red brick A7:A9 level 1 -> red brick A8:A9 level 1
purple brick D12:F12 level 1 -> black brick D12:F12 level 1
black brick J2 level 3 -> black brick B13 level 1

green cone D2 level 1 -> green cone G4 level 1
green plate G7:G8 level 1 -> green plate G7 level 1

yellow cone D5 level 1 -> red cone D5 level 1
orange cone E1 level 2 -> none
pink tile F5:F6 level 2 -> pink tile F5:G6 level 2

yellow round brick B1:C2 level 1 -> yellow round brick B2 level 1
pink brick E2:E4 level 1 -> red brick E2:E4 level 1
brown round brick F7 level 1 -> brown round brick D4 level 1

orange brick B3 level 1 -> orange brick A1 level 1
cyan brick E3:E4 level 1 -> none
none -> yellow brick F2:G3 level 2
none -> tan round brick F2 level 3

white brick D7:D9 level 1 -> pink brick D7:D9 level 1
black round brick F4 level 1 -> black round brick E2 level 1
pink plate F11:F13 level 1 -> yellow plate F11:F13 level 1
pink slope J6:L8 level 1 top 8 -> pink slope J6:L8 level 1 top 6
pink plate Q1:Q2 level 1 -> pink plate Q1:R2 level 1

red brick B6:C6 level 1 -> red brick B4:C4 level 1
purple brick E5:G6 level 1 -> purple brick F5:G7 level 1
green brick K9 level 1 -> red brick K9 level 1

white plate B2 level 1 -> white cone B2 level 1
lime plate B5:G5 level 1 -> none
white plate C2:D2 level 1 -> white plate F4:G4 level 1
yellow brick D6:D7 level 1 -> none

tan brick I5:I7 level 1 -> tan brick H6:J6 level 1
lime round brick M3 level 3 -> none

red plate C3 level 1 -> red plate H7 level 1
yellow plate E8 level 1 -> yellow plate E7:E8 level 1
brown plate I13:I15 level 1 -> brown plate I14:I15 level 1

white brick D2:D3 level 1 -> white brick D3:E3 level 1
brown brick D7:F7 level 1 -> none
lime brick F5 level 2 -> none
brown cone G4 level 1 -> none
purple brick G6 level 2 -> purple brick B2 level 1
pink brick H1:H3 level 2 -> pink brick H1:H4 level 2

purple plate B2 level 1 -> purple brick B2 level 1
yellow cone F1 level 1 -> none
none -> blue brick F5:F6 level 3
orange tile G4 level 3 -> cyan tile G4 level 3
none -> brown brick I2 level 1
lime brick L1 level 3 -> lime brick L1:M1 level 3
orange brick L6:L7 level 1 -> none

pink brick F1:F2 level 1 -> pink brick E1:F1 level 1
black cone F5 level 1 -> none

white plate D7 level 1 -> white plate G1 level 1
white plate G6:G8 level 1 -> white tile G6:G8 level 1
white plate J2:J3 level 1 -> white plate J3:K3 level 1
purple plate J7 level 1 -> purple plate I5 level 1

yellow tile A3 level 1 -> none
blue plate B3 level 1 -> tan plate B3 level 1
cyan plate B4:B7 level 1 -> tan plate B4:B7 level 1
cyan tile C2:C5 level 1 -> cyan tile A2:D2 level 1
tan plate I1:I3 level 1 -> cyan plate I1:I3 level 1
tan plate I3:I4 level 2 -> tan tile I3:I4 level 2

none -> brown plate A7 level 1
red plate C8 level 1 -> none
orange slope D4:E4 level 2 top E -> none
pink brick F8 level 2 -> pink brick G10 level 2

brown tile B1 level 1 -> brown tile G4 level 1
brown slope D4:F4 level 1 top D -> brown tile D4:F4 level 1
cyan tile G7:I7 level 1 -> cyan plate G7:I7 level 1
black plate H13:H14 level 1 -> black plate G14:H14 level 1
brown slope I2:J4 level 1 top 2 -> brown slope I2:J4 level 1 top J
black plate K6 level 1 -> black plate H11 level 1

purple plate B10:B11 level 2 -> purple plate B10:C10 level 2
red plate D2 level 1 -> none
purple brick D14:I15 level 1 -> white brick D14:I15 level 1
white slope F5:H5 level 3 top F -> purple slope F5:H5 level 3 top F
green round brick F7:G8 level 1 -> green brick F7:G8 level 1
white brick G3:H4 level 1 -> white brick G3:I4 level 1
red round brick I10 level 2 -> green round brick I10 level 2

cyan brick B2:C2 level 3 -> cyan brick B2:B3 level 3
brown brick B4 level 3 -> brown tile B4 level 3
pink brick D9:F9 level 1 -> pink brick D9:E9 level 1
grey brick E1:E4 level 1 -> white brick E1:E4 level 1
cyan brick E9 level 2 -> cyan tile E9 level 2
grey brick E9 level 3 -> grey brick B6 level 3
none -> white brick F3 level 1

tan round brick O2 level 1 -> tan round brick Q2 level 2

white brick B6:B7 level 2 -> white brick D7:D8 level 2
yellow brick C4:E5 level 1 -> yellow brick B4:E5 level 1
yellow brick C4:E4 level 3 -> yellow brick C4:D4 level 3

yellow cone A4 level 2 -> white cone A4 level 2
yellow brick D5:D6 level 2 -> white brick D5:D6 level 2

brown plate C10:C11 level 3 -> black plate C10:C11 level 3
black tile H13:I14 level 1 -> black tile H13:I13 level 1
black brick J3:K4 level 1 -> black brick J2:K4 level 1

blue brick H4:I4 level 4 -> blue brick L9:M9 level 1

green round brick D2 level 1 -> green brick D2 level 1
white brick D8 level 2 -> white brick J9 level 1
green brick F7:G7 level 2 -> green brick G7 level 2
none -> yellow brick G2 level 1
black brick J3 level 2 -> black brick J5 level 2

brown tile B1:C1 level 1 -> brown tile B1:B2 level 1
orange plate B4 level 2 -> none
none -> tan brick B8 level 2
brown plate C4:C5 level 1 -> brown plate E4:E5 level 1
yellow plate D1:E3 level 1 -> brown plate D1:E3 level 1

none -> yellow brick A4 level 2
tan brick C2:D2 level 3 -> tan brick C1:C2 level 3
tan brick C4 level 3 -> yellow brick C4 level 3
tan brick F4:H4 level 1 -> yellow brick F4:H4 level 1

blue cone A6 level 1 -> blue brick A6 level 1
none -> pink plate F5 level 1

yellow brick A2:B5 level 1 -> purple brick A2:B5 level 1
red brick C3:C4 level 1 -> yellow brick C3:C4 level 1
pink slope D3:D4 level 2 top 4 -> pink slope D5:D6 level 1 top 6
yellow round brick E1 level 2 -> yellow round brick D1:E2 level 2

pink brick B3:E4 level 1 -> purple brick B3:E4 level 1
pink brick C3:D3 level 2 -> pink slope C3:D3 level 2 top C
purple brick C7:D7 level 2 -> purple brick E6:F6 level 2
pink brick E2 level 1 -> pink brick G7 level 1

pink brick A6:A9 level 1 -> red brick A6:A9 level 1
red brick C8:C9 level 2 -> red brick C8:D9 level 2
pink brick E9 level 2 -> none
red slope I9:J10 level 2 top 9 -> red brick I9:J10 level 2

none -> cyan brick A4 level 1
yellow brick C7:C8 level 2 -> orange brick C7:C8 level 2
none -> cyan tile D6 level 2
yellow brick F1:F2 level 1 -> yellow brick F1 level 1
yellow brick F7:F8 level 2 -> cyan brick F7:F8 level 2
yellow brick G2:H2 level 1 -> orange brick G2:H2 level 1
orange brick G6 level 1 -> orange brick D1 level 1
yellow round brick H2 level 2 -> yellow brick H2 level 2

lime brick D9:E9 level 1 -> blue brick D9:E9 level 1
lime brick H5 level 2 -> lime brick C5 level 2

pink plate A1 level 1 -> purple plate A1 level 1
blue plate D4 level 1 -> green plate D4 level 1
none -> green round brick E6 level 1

How to complete this task = Print the lines above from the one with "tan plate I1:I3" through the one with "yellow cone A4", both included, exactly as written and nothing more.

Answer below =
tan plate I1:I3 level 1 -> cyan plate I1:I3 level 1
tan plate I3:I4 level 2 -> tan tile I3:I4 level 2

none -> brown plate A7 level 1
red plate C8 level 1 -> none
orange slope D4:E4 level 2 top E -> none
pink brick F8 level 2 -> pink brick G10 level 2

brown tile B1 level 1 -> brown tile G4 level 1
brown slope D4:F4 level 1 top D -> brown tile D4:F4 level 1
cyan tile G7:I7 level 1 -> cyan plate G7:I7 level 1
black plate H13:H14 level 1 -> black plate G14:H14 level 1
brown slope I2:J4 level 1 top 2 -> brown slope I2:J4 level 1 top J
black plate K6 level 1 -> black plate H11 level 1

purple plate B10:B11 level 2 -> purple plate B10:C10 level 2
red plate D2 level 1 -> none
purple brick D14:I15 level 1 -> white brick D14:I15 level 1
white slope F5:H5 level 3 top F -> purple slope F5:H5 level 3 top F
green round brick F7:G8 level 1 -> green brick F7:G8 level 1
white brick G3:H4 level 1 -> white brick G3:I4 level 1
red round brick I10 level 2 -> green round brick I10 level 2

cyan brick B2:C2 level 3 -> cyan brick B2:B3 level 3
brown brick B4 level 3 -> brown tile B4 level 3
pink brick D9:F9 level 1 -> pink brick D9:E9 level 1
grey brick E1:E4 level 1 -> white brick E1:E4 level 1
cyan brick E9 level 2 -> cyan tile E9 level 2
grey brick E9 level 3 -> grey brick B6 level 3
none -> white brick F3 level 1

tan round brick O2 level 1 -> tan round brick Q2 level 2

white brick B6:B7 level 2 -> white brick D7:D8 level 2
yellow brick C4:E5 level 1 -> yellow brick B4:E5 level 1
yellow brick C4:E4 level 3 -> yellow brick C4:D4 level 3

yellow cone A4 level 2 -> white cone A4 level 2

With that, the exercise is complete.